**SHORT TASK**: List each line below that contains the string "fraction". Case must match.

── DATA ENTRIES ──

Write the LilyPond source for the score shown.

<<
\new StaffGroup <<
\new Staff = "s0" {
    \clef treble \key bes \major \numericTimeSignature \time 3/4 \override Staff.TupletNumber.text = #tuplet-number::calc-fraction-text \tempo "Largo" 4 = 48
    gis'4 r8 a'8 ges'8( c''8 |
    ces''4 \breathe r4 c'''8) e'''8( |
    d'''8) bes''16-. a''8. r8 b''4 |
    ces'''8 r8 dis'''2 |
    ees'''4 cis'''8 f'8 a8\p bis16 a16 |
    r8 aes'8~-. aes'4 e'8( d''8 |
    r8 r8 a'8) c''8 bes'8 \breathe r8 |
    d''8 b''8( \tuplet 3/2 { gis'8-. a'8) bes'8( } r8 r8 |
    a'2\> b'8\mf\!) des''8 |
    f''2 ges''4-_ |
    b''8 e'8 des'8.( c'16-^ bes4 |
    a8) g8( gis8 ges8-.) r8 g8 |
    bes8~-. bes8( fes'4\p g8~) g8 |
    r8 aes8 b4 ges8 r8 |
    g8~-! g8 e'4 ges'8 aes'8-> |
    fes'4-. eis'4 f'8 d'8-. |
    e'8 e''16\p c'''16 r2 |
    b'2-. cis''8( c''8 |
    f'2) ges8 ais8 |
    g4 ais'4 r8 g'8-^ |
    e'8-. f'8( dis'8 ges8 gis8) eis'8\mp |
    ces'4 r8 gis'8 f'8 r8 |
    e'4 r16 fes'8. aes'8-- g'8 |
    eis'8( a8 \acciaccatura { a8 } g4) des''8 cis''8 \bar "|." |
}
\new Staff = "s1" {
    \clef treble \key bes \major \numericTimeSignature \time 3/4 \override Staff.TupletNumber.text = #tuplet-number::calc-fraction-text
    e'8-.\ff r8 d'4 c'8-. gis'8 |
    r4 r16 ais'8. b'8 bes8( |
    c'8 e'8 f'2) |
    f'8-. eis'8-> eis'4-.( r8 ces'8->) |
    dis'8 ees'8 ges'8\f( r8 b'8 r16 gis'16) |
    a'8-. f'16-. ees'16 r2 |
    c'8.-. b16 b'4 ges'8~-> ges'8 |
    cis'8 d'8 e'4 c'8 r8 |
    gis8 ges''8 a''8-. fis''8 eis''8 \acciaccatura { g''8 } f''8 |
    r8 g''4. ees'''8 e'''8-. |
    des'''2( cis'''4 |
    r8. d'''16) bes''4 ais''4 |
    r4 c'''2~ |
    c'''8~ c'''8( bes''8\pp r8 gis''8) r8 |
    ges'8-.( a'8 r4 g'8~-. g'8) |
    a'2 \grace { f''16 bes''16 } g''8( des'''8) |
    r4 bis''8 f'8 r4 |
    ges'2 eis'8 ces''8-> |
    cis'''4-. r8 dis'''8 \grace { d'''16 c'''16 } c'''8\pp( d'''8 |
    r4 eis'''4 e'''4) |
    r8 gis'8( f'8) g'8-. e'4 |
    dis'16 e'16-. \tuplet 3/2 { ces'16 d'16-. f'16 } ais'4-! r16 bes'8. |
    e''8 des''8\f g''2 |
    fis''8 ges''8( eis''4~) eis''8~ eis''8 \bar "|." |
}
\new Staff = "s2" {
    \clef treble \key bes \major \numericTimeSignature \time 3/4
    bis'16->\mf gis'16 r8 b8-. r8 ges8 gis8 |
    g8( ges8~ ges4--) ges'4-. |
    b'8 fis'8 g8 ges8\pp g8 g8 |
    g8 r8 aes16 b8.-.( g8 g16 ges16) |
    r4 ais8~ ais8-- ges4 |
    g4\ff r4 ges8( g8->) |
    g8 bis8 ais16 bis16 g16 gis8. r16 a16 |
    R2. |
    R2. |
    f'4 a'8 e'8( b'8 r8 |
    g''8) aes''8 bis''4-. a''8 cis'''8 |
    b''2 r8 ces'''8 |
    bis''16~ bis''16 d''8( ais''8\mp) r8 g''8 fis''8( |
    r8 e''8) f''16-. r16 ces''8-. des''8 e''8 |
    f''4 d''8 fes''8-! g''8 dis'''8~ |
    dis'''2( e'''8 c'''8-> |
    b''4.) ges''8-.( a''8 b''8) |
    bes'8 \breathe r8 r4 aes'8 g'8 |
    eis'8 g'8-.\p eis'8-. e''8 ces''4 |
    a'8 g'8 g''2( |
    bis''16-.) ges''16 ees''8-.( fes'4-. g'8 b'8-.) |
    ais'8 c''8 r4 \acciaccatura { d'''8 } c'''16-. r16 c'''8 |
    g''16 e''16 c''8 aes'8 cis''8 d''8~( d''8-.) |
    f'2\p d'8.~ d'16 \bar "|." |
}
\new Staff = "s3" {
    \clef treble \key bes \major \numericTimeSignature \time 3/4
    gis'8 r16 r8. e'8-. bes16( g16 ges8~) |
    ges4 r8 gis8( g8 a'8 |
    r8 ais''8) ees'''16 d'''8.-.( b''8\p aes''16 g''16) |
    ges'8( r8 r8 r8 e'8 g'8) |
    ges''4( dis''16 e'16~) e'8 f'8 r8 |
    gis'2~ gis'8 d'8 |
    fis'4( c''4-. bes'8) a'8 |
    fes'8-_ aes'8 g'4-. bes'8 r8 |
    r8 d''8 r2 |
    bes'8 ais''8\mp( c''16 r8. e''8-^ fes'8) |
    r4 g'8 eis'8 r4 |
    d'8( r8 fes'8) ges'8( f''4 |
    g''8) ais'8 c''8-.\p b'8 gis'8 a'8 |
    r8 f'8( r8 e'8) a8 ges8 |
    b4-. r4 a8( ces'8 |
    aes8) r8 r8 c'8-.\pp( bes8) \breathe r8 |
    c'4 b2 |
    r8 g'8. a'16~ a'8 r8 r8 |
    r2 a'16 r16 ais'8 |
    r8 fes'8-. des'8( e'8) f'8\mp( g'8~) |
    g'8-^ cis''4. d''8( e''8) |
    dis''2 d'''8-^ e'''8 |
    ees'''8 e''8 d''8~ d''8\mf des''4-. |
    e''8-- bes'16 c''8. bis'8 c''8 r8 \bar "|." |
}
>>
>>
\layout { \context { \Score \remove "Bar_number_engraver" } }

───

**RESULT OF THIS TASK**:
    \clef treble \key bes \major \numericTimeSignature \time 3/4 \override Staff.TupletNumber.text = #tuplet-number::calc-fraction-text \tempo "Largo" 4 = 48
    \clef treble \key bes \major \numericTimeSignature \time 3/4 \override Staff.TupletNumber.text = #tuplet-number::calc-fraction-text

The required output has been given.